-- EXERCISE INSTRUCTIONS --
Whenever a line in the entries below contains "calculator", copy that line.

----------------------------------------

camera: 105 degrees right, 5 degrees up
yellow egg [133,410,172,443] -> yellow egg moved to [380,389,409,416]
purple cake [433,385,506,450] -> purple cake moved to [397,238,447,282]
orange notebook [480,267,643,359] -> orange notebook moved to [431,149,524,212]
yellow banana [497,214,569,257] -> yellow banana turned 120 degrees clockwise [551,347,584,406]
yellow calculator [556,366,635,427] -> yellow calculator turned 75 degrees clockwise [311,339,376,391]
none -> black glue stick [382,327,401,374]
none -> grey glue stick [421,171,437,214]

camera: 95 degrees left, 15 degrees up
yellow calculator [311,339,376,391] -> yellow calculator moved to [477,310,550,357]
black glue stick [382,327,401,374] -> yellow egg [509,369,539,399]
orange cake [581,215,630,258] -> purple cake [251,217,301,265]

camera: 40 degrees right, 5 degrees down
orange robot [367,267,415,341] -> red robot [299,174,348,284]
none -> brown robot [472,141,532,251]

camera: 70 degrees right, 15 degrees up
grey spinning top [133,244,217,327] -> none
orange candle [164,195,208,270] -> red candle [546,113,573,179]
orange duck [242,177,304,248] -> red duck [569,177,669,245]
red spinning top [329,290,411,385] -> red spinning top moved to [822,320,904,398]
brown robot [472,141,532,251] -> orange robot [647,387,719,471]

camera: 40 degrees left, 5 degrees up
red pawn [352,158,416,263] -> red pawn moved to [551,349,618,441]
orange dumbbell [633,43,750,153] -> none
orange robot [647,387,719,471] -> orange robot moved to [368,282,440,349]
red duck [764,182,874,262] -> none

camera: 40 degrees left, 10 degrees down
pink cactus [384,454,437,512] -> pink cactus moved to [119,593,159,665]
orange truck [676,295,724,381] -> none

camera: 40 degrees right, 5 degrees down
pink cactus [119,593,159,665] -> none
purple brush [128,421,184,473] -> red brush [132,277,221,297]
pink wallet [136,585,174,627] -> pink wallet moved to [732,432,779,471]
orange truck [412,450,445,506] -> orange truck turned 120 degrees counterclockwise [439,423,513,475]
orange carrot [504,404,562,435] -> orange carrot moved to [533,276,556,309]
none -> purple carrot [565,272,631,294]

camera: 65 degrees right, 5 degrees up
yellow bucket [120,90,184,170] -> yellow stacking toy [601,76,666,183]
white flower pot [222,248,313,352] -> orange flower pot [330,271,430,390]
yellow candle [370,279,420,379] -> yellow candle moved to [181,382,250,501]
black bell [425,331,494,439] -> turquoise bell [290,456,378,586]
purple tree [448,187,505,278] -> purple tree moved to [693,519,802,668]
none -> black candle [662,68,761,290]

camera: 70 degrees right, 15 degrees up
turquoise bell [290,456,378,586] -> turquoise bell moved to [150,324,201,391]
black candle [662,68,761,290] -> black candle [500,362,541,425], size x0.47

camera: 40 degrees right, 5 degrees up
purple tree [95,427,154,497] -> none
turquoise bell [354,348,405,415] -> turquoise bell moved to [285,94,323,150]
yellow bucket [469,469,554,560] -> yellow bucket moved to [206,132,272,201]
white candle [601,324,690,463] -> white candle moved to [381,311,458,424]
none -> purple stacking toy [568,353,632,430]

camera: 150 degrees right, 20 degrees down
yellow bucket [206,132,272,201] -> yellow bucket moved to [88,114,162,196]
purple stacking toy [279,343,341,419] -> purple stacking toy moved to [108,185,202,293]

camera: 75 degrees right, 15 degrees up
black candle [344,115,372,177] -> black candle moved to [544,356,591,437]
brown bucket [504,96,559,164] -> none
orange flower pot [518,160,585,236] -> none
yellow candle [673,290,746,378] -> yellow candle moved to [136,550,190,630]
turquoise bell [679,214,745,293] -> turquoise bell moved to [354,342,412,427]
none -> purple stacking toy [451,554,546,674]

----------------------------------------

-- RESPONSE FOR THIS EXERCISE --
yellow calculator [556,366,635,427] -> yellow calculator turned 75 degrees clockwise [311,339,376,391]
yellow calculator [311,339,376,391] -> yellow calculator moved to [477,310,550,357]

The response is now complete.